## Prompt:
Collect each line below that contains the word "every", and copy those lines out.

## Supplied records:
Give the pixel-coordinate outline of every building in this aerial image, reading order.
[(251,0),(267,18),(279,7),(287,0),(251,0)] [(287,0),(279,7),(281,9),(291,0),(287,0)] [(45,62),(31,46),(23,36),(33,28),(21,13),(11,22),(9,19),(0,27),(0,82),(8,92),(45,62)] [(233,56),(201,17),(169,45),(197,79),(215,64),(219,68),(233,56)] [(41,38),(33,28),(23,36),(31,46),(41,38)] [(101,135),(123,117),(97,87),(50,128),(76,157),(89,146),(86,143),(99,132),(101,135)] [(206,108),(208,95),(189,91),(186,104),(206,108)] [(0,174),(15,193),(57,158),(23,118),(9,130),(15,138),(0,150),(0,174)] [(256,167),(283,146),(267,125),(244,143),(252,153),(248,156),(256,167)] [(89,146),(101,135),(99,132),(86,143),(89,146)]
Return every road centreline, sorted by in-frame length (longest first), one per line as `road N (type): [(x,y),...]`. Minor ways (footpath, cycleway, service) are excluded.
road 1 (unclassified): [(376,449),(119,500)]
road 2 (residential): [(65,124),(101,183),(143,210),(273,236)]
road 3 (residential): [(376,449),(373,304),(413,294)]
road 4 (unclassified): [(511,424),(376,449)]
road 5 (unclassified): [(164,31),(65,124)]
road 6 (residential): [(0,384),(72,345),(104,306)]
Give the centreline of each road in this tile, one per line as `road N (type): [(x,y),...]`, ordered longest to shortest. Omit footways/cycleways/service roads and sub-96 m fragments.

## Result:
Give the pixel-coordinate outline of every building in this aerial image, reading order.
Return every road centreline, sorted by in-frame length (longest first), one per line as `road N (type): [(x,y),...]`. Minor ways (footpath, cycleway, service) are excluded.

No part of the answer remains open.